** Records supplied follows **

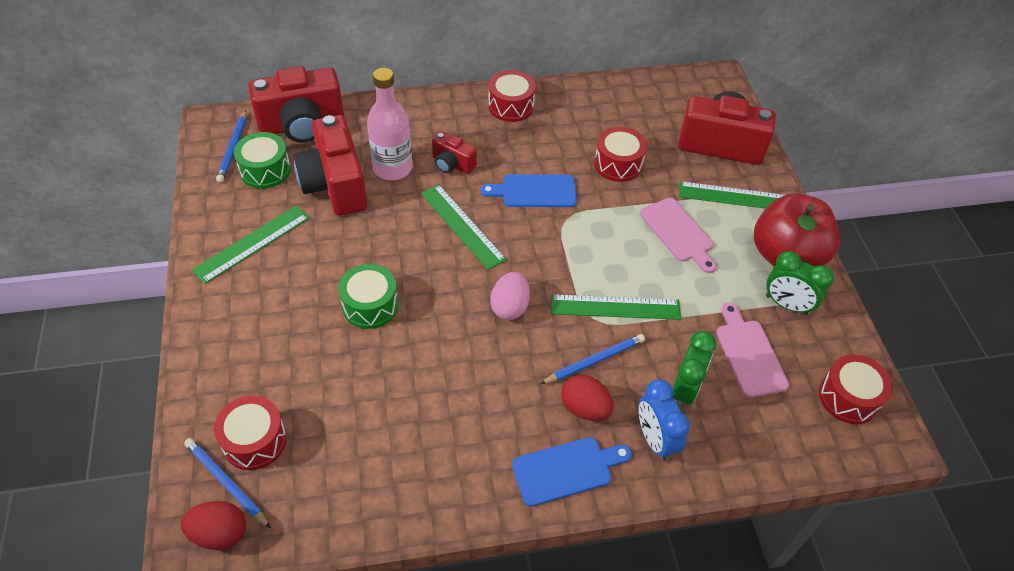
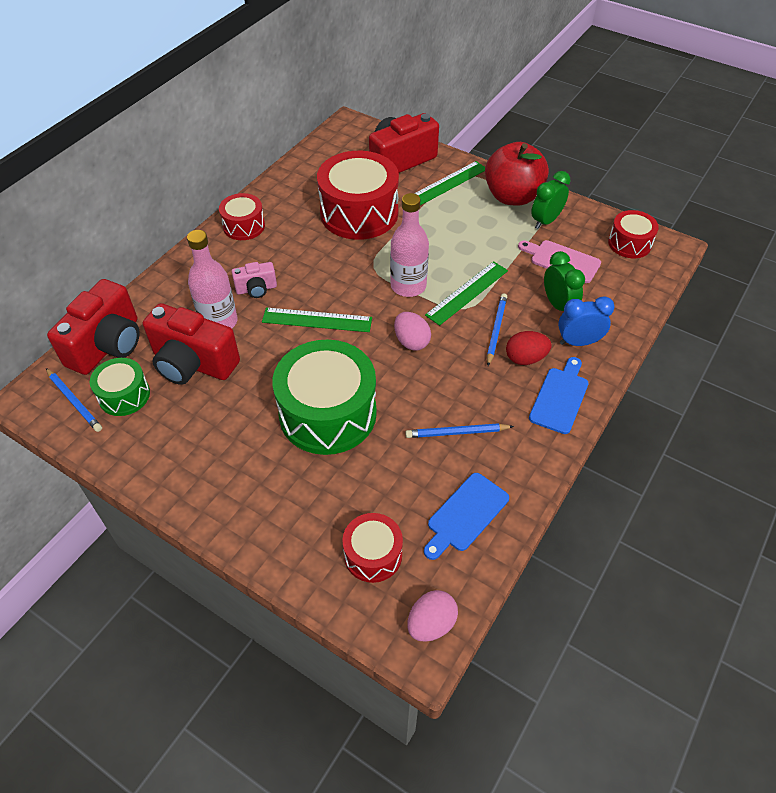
camera: 45 degrees left, 0 degrees up
red egg [181,501,246,550] -> pink egg [407,590,458,642]
blue pencil [184,438,271,529] -> blue pencil moved to [405,423,514,438]
green ruler [192,206,309,284] -> none
green drum [338,264,399,329] -> green drum [272,340,377,455], size x1.90
red camera [432,131,477,174] -> pink camera [232,262,277,298]
blue cutting board [480,174,577,207] -> blue cutting board moved to [424,473,509,560]
red drum [594,127,647,182] -> red drum [317,151,399,240], size x1.90
blue clock [639,379,690,461] -> blue clock turned 150 degrees clockwise [558,296,615,346]
pink cutting board [640,198,717,273] -> none
green clock [766,251,834,315] -> green clock turned 150 degrees clockwise [531,171,571,229]
none -> pink bottle [390,193,429,297]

** End of Records supplied **

## Job item
A word-for-word reprint of the listing above is needed, minus the pictures.

## Task response
camera: 45 degrees left, 0 degrees up
red egg [181,501,246,550] -> pink egg [407,590,458,642]
blue pencil [184,438,271,529] -> blue pencil moved to [405,423,514,438]
green ruler [192,206,309,284] -> none
green drum [338,264,399,329] -> green drum [272,340,377,455], size x1.90
red camera [432,131,477,174] -> pink camera [232,262,277,298]
blue cutting board [480,174,577,207] -> blue cutting board moved to [424,473,509,560]
red drum [594,127,647,182] -> red drum [317,151,399,240], size x1.90
blue clock [639,379,690,461] -> blue clock turned 150 degrees clockwise [558,296,615,346]
pink cutting board [640,198,717,273] -> none
green clock [766,251,834,315] -> green clock turned 150 degrees clockwise [531,171,571,229]
none -> pink bottle [390,193,429,297]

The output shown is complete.